Given instruction: Reproduce the listing below word for word, leaving out the pictures.

Data section:

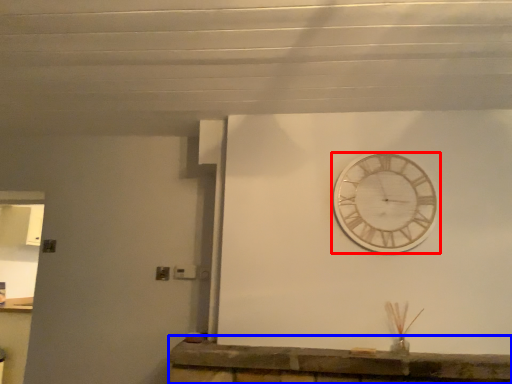
Question: Which object appears farthest to the camera in this image, wall clock (highlighted by a red box) or counter (highlighted by a blue box)?

Choices:
 (A) wall clock
 (B) counter

Answer: (A)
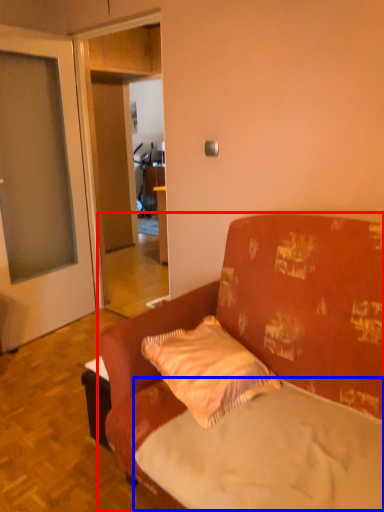
Question: Which of the following is the farthest to the observer, studio couch (highlighted by a red box) or mattress (highlighted by a blue box)?

Choices:
 (A) studio couch
 (B) mattress

Answer: (B)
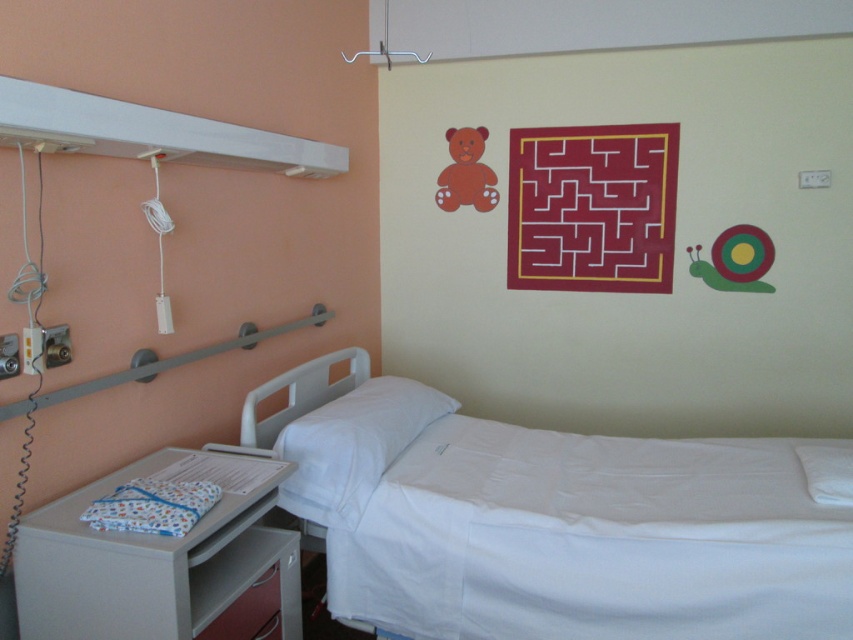
Who is taller, white smooth bed at center or white plastic tray at lower left?

white smooth bed at center

Does white smooth bed at center have a smaller size compared to white plastic tray at lower left?

No.

What do you see at coordinates (550, 520) in the screenshot? The image size is (853, 640). I see `white smooth bed at center` at bounding box center [550, 520].

The width and height of the screenshot is (853, 640). Identify the location of white smooth bed at center. (550, 520).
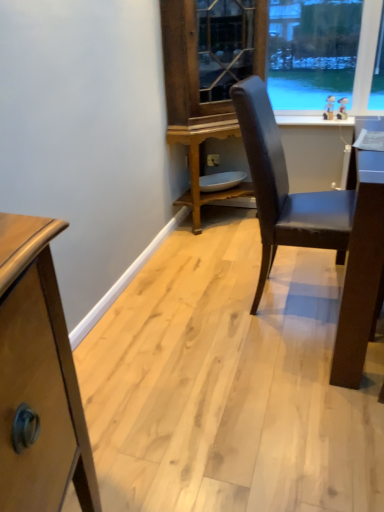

Task result:
Question: Which object appears farthest to the camera in this image, wall clock (highlighted by a red box) or counter (highlighted by a blue box)?

Choices:
 (A) wall clock
 (B) counter

Answer: (A)
Question: Which of the following is the farthest to the observer, studio couch (highlighted by a red box) or mattress (highlighted by a blue box)?

Choices:
 (A) studio couch
 (B) mattress

Answer: (B)
Who is taller, white smooth bed at center or white plastic tray at lower left?

white smooth bed at center

Does white smooth bed at center have a smaller size compared to white plastic tray at lower left?

No.

What do you see at coordinates (550, 520) in the screenshot? The image size is (853, 640). I see `white smooth bed at center` at bounding box center [550, 520].

The width and height of the screenshot is (853, 640). Identify the location of white smooth bed at center. (550, 520).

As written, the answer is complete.